** START Extracted records **
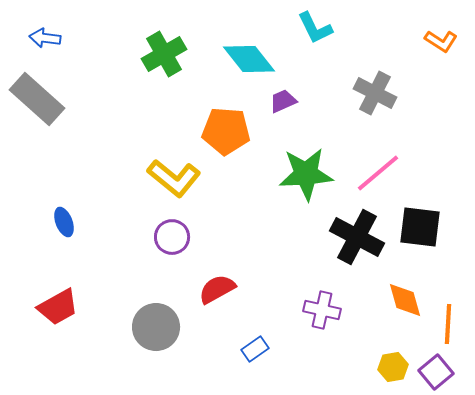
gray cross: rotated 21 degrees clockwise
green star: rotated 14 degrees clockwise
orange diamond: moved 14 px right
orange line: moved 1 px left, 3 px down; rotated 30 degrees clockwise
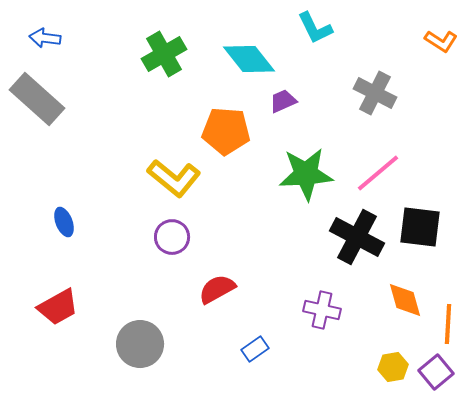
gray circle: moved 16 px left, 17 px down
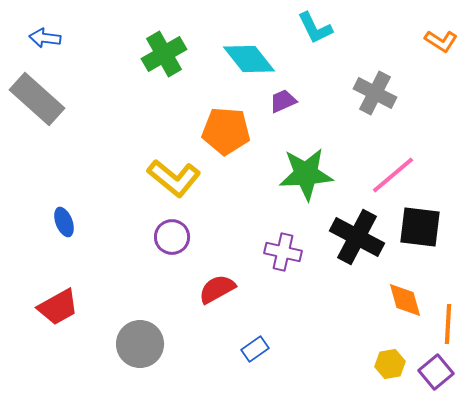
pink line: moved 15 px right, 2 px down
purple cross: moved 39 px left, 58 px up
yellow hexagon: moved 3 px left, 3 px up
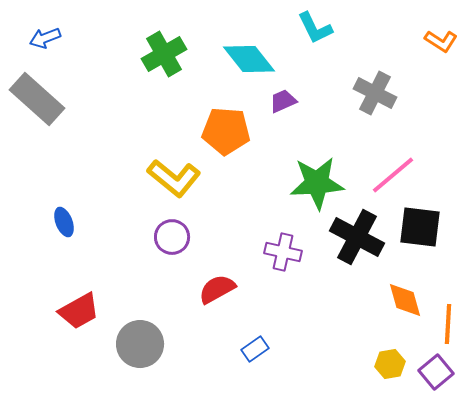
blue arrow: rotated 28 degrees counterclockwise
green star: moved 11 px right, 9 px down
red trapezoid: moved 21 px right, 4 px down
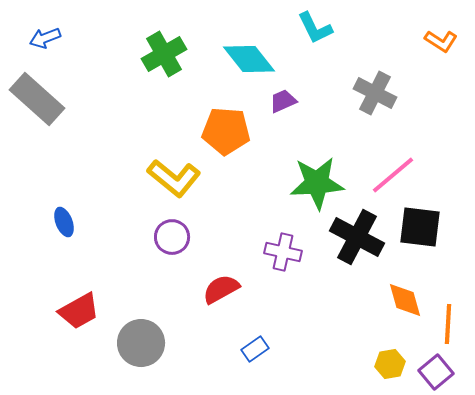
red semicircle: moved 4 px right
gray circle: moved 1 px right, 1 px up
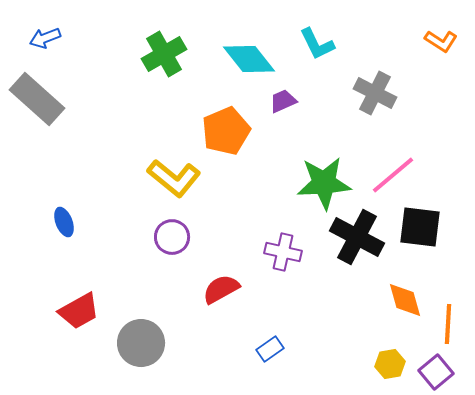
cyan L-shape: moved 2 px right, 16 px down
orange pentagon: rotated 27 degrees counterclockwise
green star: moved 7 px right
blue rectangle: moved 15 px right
** END Extracted records **
** START Extracted records **
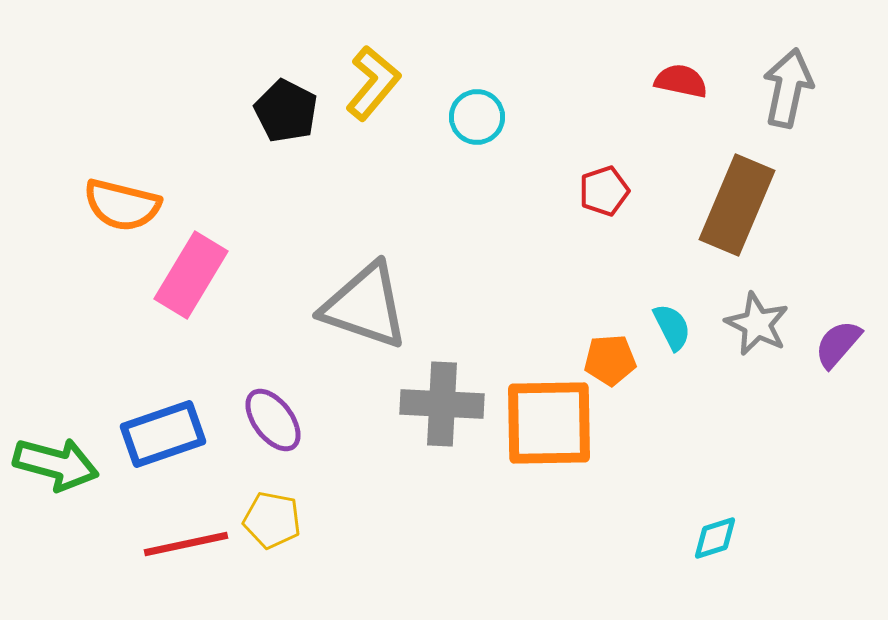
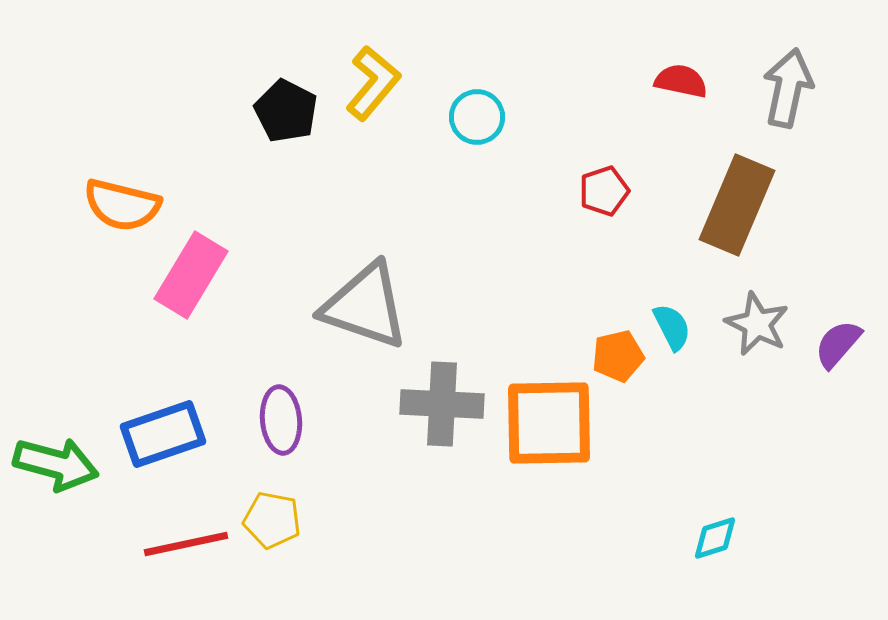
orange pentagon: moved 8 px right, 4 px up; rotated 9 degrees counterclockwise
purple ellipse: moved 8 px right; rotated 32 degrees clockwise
** END Extracted records **
◆ **Given request**
Starting at the line that has "orange pentagon: moved" and stopping after the line that has "purple ellipse: moved", write those lines again with "counterclockwise" replaced by "clockwise" and nothing else changed.

◆ **Right answer**
orange pentagon: moved 8 px right, 4 px up; rotated 9 degrees clockwise
purple ellipse: moved 8 px right; rotated 32 degrees clockwise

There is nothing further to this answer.